[Dataset items]

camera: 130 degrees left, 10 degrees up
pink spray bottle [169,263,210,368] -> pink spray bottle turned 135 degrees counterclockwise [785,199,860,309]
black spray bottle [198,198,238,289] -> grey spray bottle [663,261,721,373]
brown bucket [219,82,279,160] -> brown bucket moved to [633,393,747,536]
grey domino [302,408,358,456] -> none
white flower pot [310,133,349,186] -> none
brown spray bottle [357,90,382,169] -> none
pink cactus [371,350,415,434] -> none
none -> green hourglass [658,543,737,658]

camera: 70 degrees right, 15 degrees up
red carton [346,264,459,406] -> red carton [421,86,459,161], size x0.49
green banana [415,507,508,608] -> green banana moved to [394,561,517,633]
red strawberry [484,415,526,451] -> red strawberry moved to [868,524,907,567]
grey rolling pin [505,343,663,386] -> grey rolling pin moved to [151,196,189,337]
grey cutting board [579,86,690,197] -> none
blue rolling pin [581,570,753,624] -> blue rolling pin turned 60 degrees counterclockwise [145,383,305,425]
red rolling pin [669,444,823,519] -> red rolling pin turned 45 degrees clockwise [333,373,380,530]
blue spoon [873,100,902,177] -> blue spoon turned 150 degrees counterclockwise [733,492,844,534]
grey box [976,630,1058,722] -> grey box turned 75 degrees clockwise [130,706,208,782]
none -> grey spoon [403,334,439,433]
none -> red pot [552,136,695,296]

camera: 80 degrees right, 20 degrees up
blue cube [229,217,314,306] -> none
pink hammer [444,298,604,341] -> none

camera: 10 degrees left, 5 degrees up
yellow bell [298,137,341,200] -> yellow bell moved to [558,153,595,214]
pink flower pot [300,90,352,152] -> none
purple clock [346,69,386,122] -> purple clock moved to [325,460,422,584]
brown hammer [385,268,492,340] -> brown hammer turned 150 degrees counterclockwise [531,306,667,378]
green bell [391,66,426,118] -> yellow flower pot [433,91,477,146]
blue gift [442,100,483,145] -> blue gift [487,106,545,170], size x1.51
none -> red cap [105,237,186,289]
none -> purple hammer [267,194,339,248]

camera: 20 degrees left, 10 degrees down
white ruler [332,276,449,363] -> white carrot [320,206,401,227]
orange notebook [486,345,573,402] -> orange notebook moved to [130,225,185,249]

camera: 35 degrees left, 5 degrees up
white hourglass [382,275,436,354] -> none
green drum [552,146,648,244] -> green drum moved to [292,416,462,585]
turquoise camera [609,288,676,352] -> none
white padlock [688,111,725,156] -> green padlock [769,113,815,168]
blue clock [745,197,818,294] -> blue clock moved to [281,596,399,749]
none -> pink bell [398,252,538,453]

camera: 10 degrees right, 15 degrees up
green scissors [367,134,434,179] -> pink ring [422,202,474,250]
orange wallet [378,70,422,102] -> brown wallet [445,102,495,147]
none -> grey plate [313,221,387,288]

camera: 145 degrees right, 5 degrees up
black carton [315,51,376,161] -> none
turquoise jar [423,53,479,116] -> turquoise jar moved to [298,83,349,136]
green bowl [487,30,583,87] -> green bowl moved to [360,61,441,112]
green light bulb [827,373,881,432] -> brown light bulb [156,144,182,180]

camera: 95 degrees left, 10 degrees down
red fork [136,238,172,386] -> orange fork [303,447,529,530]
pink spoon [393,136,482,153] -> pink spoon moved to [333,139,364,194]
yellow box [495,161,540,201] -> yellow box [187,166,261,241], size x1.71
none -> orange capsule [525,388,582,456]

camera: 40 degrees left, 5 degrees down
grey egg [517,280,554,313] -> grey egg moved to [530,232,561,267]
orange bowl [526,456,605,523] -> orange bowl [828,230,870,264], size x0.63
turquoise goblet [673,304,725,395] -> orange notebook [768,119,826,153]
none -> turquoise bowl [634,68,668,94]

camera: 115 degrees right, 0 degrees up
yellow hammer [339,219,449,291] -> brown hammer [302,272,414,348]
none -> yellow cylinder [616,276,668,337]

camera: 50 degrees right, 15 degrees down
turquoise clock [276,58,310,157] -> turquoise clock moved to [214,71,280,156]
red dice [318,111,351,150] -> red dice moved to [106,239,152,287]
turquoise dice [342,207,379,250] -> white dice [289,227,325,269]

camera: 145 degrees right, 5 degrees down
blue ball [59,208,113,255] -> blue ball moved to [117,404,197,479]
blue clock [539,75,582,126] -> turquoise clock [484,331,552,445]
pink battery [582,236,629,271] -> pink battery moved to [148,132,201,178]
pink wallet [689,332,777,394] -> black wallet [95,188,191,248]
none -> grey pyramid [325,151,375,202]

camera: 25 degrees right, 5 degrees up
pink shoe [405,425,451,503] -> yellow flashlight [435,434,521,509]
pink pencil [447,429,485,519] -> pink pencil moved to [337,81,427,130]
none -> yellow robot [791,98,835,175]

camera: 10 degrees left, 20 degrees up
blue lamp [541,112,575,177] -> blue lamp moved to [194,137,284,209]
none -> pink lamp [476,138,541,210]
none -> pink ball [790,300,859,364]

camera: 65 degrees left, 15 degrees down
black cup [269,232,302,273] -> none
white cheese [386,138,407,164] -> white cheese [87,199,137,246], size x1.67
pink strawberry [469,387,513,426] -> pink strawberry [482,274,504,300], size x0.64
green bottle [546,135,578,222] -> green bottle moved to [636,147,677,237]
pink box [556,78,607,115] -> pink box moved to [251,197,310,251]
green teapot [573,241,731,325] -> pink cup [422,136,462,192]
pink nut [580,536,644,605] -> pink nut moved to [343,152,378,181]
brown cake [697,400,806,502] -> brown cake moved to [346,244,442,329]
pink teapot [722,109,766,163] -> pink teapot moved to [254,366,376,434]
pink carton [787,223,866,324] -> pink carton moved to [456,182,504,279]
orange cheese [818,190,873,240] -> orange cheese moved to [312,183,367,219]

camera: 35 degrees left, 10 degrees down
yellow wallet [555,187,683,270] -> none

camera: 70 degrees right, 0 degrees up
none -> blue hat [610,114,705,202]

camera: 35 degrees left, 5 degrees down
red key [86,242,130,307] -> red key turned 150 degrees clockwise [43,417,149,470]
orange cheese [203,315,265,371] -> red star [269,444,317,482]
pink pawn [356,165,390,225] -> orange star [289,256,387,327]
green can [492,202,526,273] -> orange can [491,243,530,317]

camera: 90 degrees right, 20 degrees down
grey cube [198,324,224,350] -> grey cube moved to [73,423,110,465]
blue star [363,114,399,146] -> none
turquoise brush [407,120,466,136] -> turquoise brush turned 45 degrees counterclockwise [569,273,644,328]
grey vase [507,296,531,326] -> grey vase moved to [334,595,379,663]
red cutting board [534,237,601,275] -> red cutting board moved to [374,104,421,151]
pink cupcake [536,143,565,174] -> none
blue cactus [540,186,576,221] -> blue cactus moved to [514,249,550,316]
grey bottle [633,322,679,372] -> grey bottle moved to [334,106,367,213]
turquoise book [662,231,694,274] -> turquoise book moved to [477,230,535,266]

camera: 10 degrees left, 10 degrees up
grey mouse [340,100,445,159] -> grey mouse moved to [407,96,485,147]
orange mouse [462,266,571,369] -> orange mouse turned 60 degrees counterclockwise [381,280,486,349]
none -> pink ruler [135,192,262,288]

# Exercise aim
Take the lines above from the one containing "pink spray bottle [169,263,210,368]" down to the one containing "none -> green hourglass [658,543,737,658]", and transcribe them exactly, both ends included.

# Written answer
pink spray bottle [169,263,210,368] -> pink spray bottle turned 135 degrees counterclockwise [785,199,860,309]
black spray bottle [198,198,238,289] -> grey spray bottle [663,261,721,373]
brown bucket [219,82,279,160] -> brown bucket moved to [633,393,747,536]
grey domino [302,408,358,456] -> none
white flower pot [310,133,349,186] -> none
brown spray bottle [357,90,382,169] -> none
pink cactus [371,350,415,434] -> none
none -> green hourglass [658,543,737,658]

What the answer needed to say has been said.